Saved data entries:
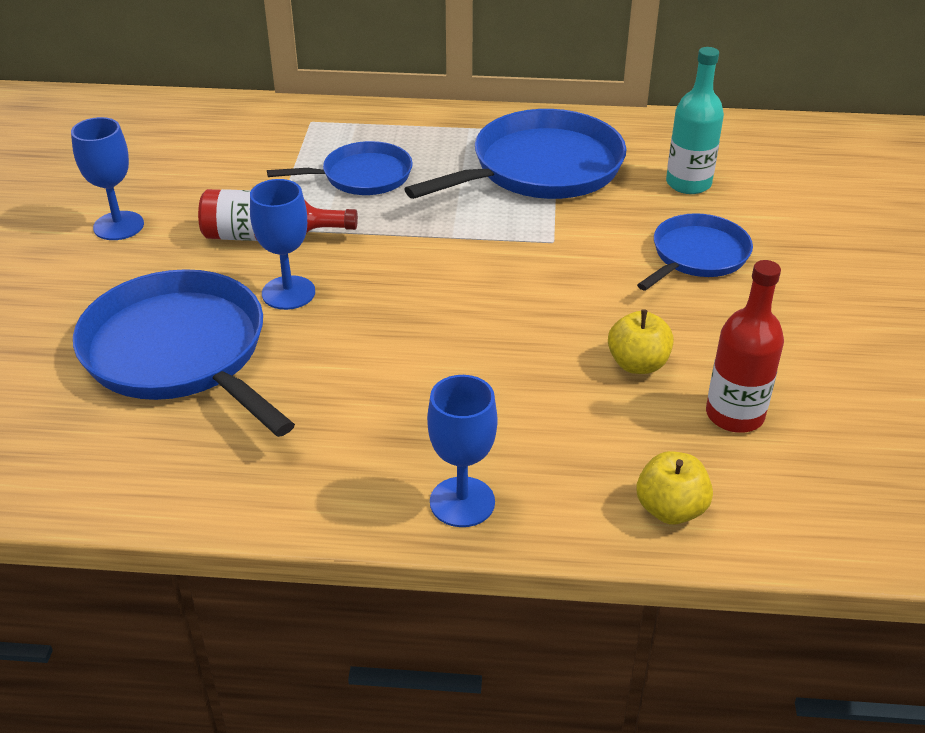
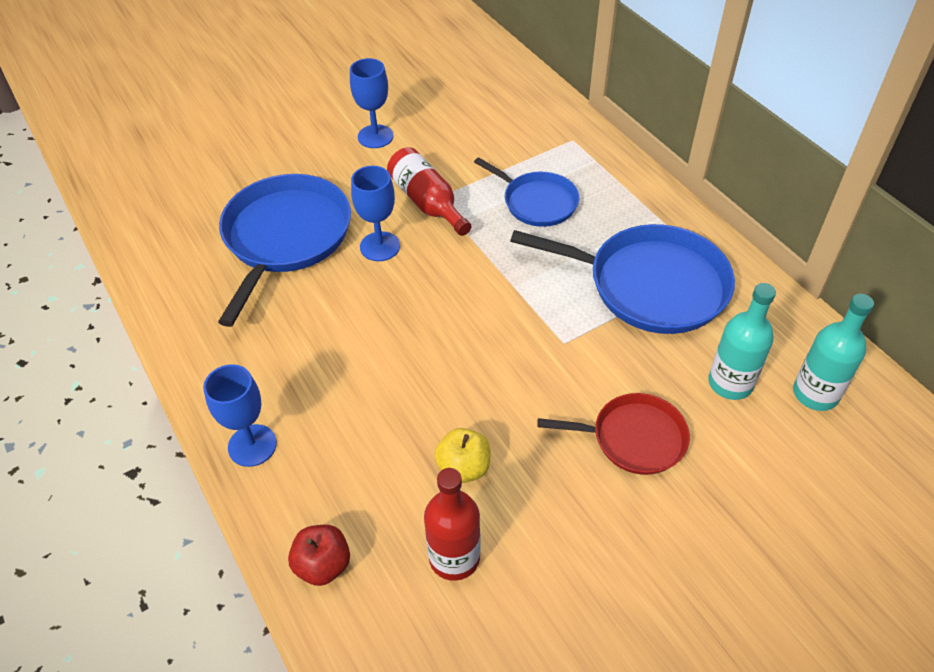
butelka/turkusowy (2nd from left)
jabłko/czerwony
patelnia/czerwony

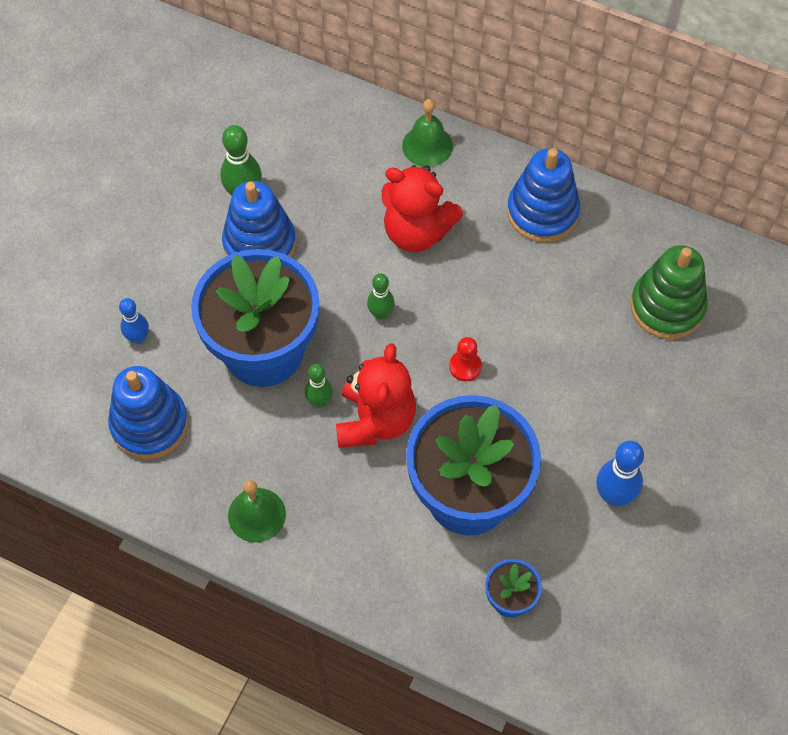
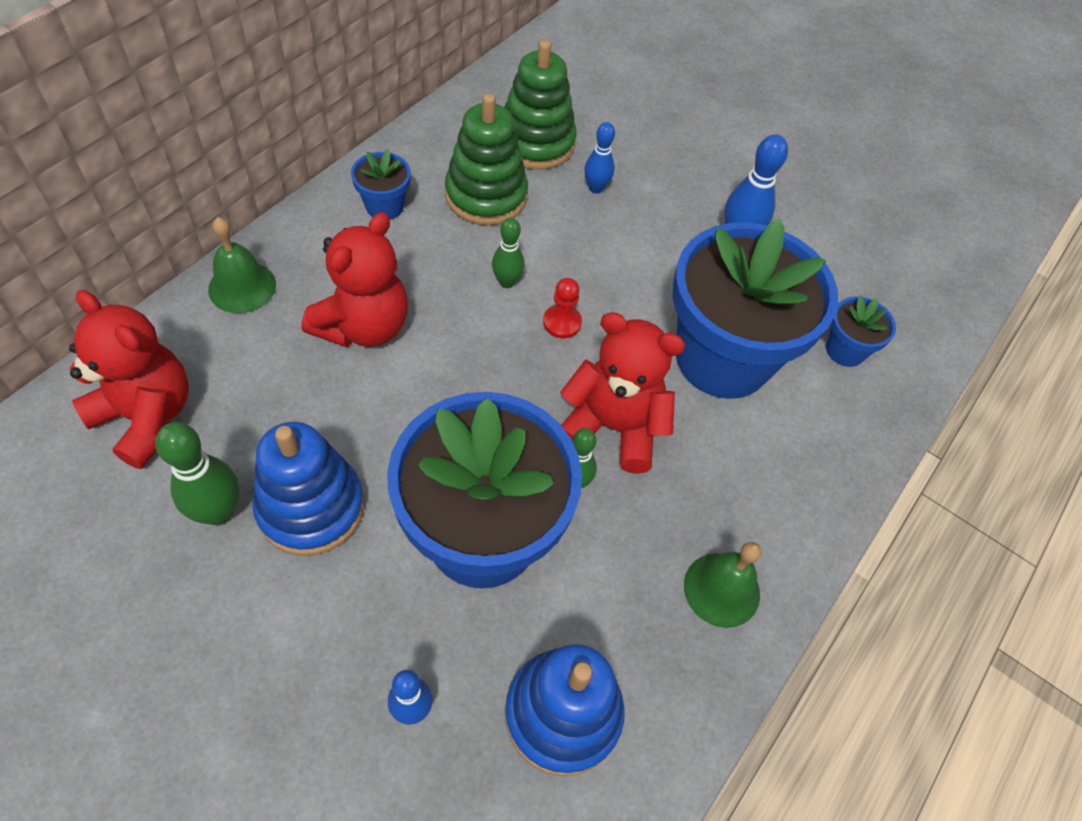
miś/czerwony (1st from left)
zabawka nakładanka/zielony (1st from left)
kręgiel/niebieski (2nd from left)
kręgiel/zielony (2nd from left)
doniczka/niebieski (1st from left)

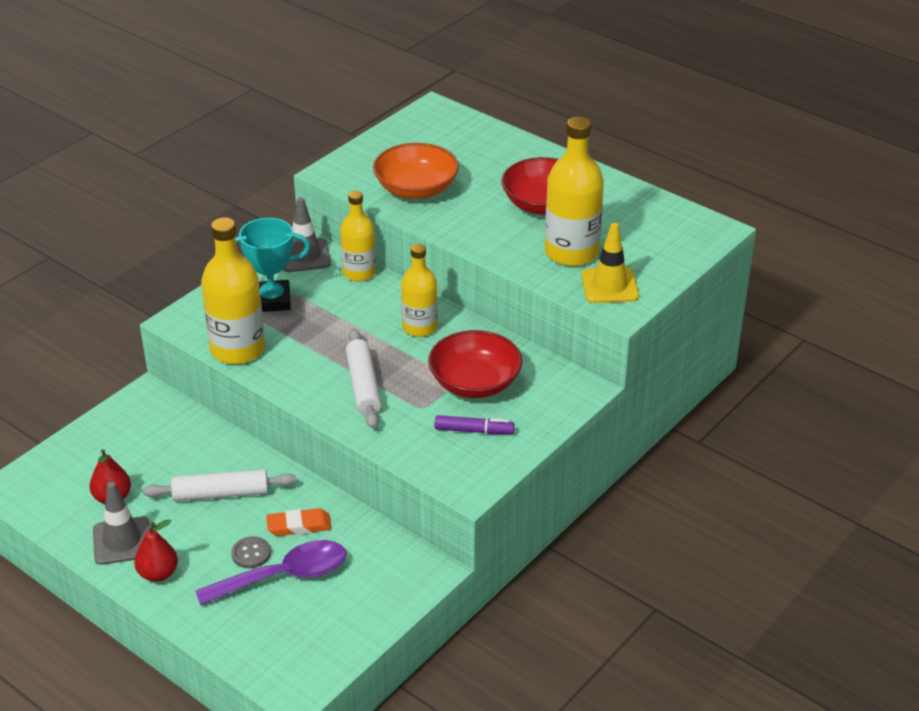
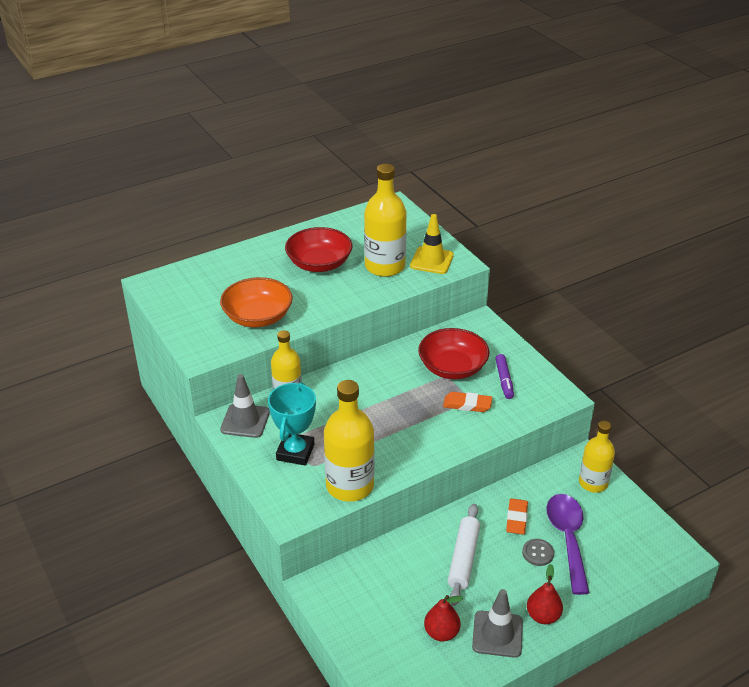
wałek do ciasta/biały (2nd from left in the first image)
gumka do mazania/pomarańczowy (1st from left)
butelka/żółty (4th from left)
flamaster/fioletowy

TASK GOAL:
When a record holds a picture, leave that picture out; copy the rest verbatim.

EXPECTED ANSWER:
butelka/turkusowy (2nd from left)
jabłko/czerwony
patelnia/czerwony

miś/czerwony (1st from left)
zabawka nakładanka/zielony (1st from left)
kręgiel/niebieski (2nd from left)
kręgiel/zielony (2nd from left)
doniczka/niebieski (1st from left)

wałek do ciasta/biały (2nd from left in the first image)
gumka do mazania/pomarańczowy (1st from left)
butelka/żółty (4th from left)
flamaster/fioletowy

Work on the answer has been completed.